_EXERCISE_.
Restate word for word the lines of the entries below, starting with the line that holds "removed: LEAF-GREEN TORUS (1st from left)" and ending with the line that holds "turned: SCARLET TOY", and no others.

Dataset excerpts:
>>

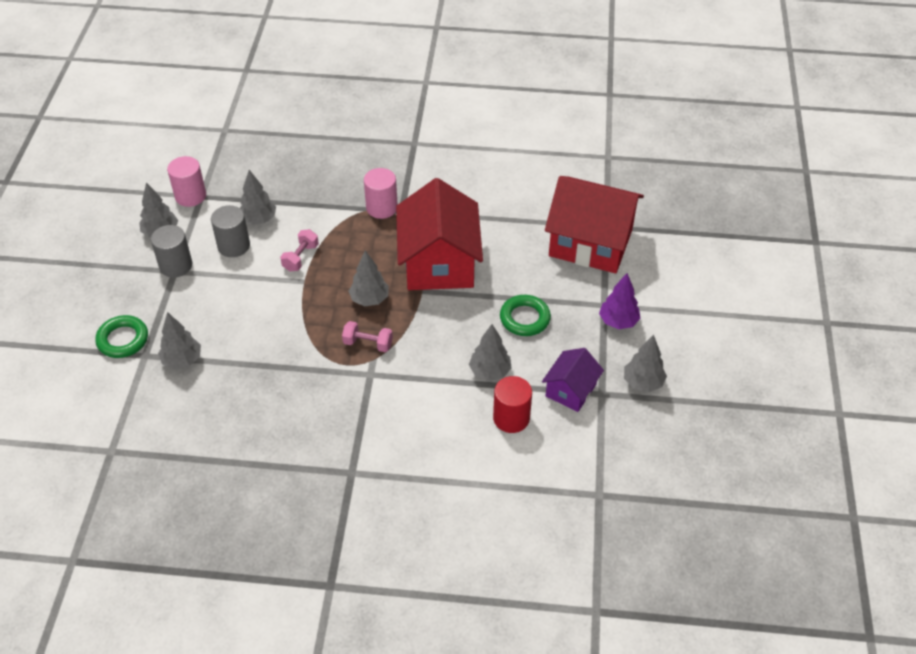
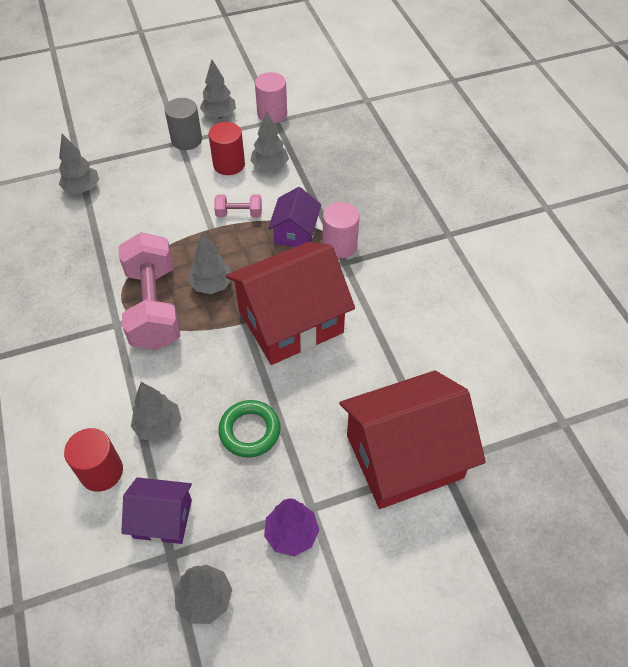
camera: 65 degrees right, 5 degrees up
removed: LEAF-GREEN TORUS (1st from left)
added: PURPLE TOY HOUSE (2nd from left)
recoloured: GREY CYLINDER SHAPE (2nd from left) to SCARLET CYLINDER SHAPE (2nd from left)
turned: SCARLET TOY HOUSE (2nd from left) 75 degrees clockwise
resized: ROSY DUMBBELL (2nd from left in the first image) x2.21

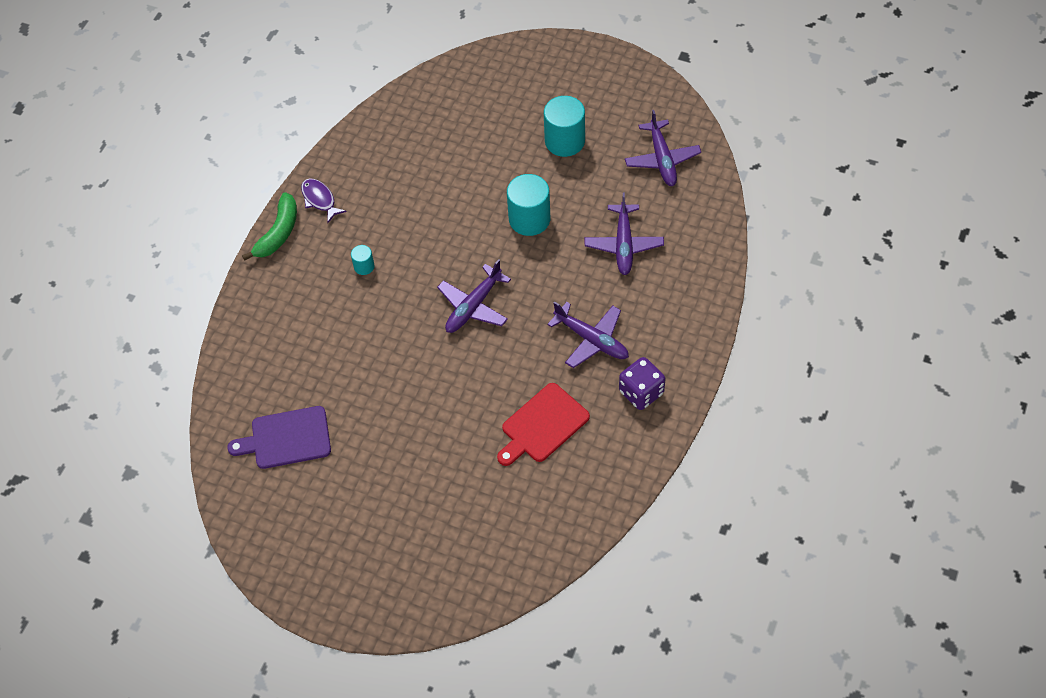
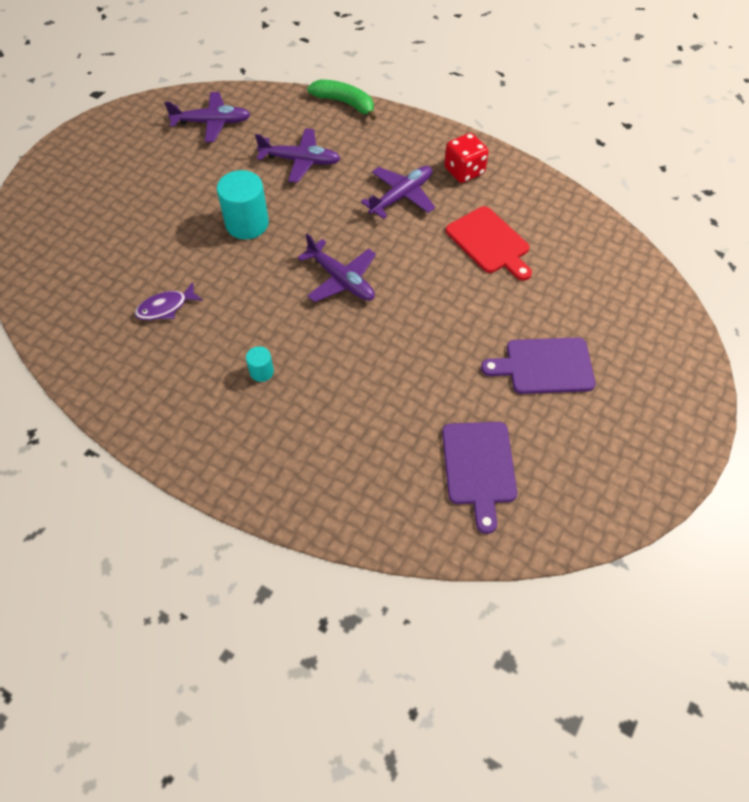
camera: 85 degrees left, 0 degrees up
removed: AQUA CYLINDER SHAPE (3rd from left)
added: PURPLE CUTTING BOARD (2nd from left)
moved: PURPLE TOY FISH; LEAF-GREEN BANANA FRUIT
recoloured: PURPLE DICE to SCARLET DICE

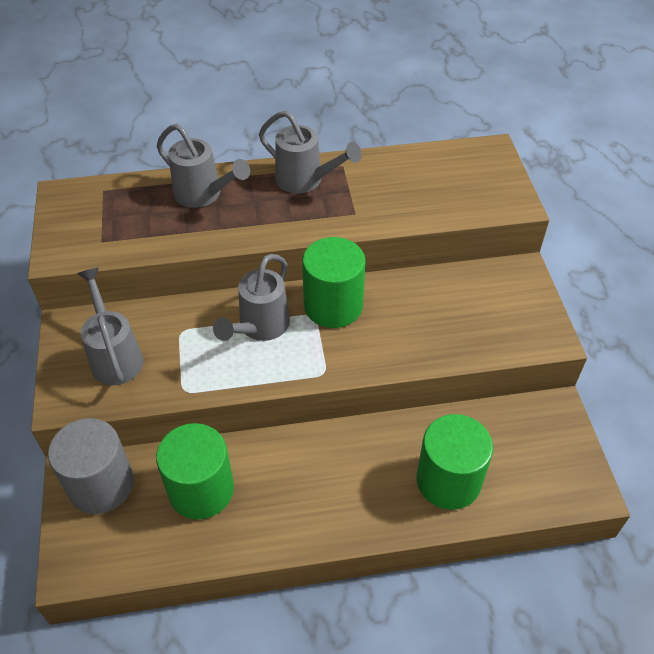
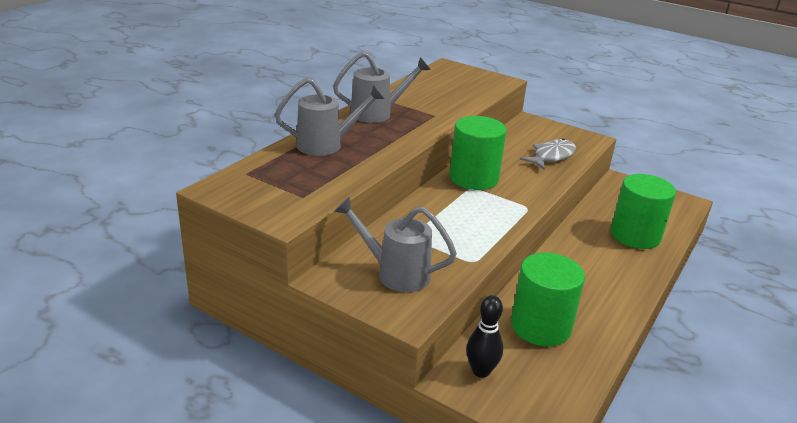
camera: 50 degrees left, 20 degrees down
removed: GREY WATERING CAN (3rd from left)
added: GREY TOY FISH
replaced: GREY CYLINDER SHAPE to EBONY SKITTLE

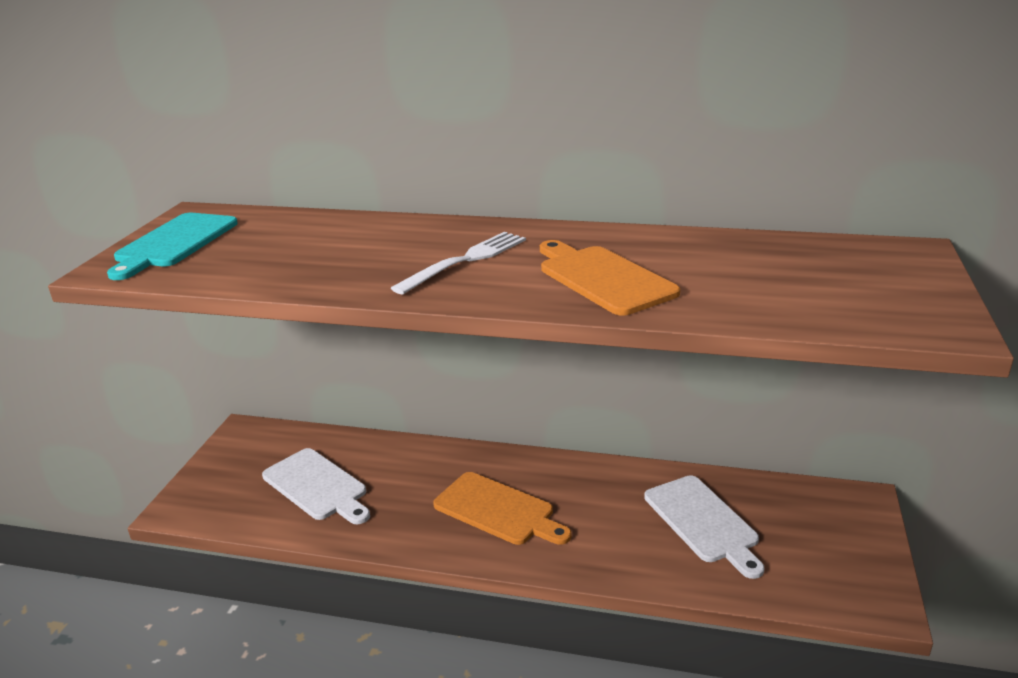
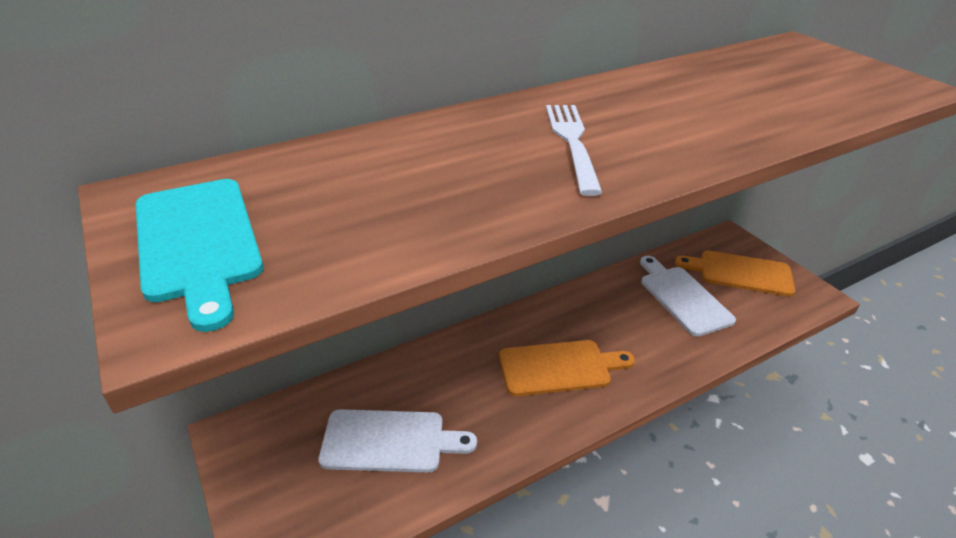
camera: 45 degrees left, 10 degrees up
moved: BRIGHT ORANGE CUTTING BOARD (2nd from left)
turned: WHITE CUTTING BOARD (2nd from left) 135 degrees counterclockwise

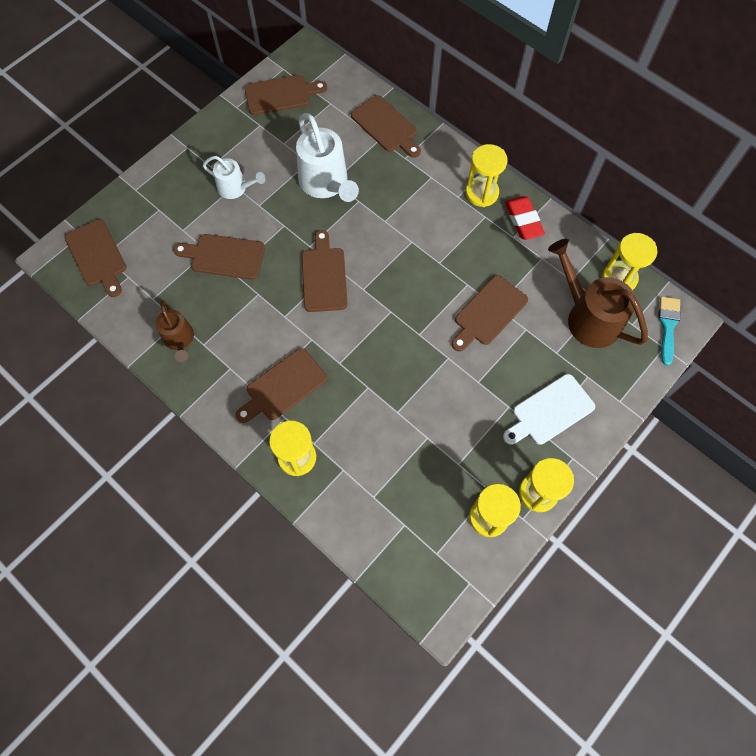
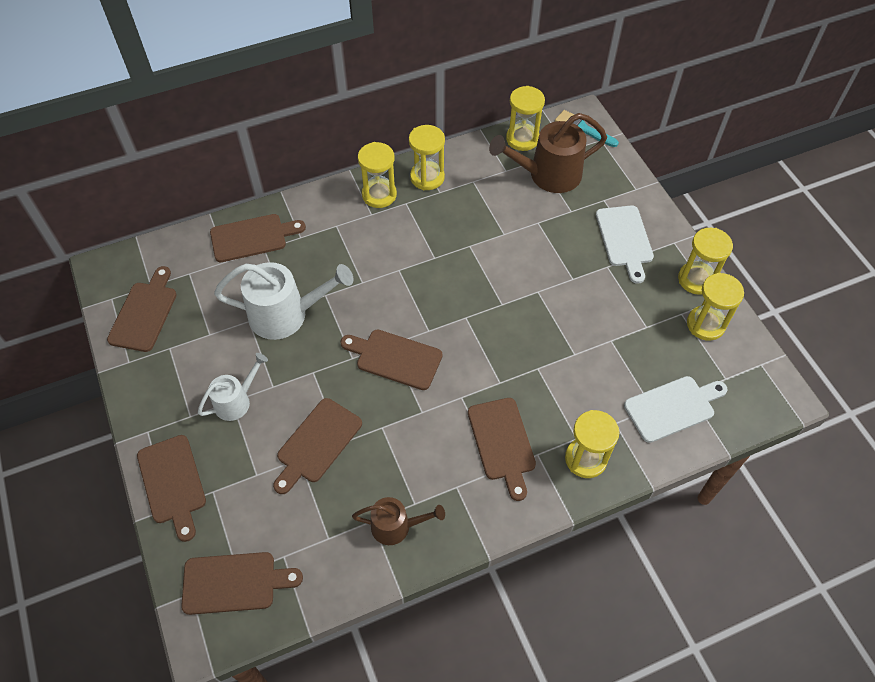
camera: 65 degrees left, 10 degrees down
added: WHITE CUTTING BOARD (2nd from left)
moved: DARK BROWN CUTTING BOARD (7th from left in the first image) to DARK BROWN CUTTING BOARD (2nd from left)
replaced: SCARLET PENCIL ERASER to GOLDEN SAND TIMER (2nd from left)

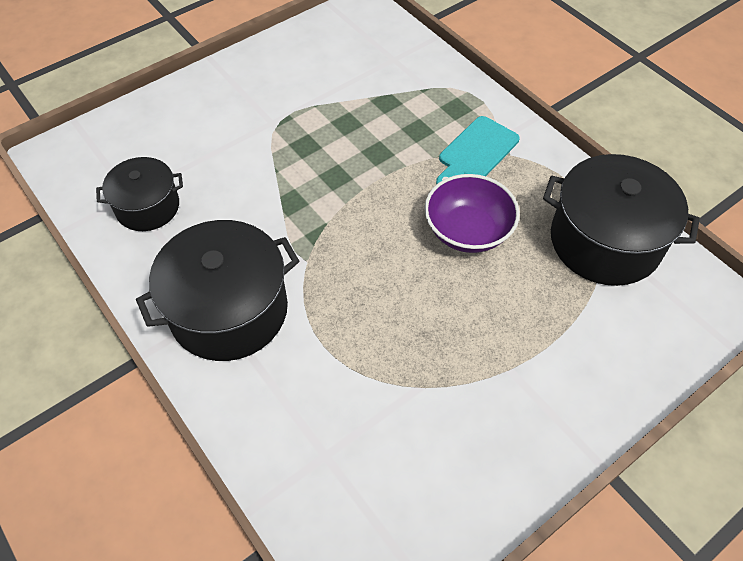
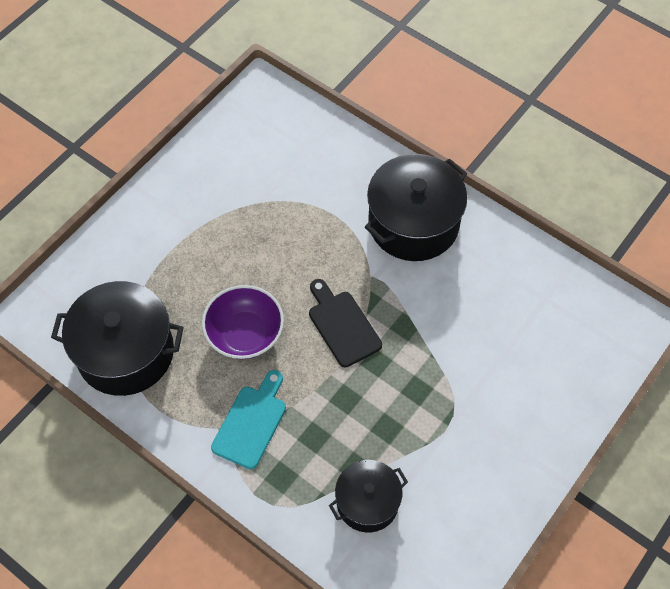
camera: 165 degrees right, 5 degrees up
added: EBONY CUTTING BOARD
moved: EBONY STOCKPOT (1st from left in the first image) to EBONY STOCKPOT (2nd from left)

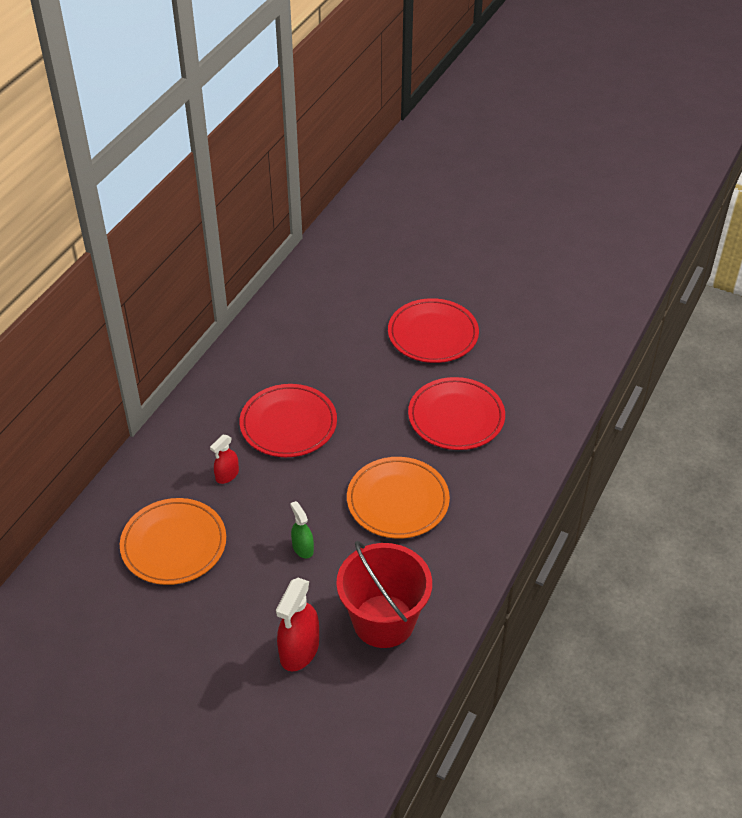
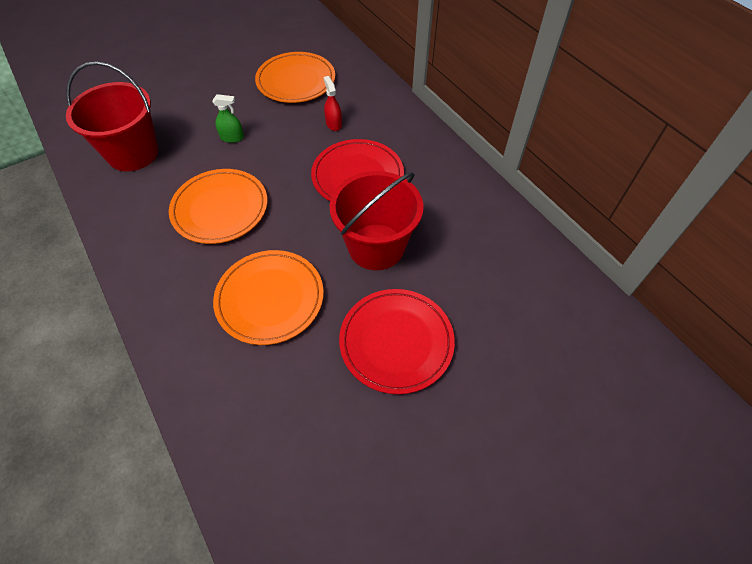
camera: 120 degrees right, 10 degrees up
removed: SCARLET SPRAY BOTTLE (2nd from left)
added: SCARLET PAIL (2nd from left)
recoloured: SCARLET PLATE (3rd from left) to BRIGHT ORANGE PLATE (2nd from left)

<<

_WRITTEN ANSWER_.
removed: LEAF-GREEN TORUS (1st from left)
added: PURPLE TOY HOUSE (2nd from left)
recoloured: GREY CYLINDER SHAPE (2nd from left) to SCARLET CYLINDER SHAPE (2nd from left)
turned: SCARLET TOY HOUSE (2nd from left) 75 degrees clockwise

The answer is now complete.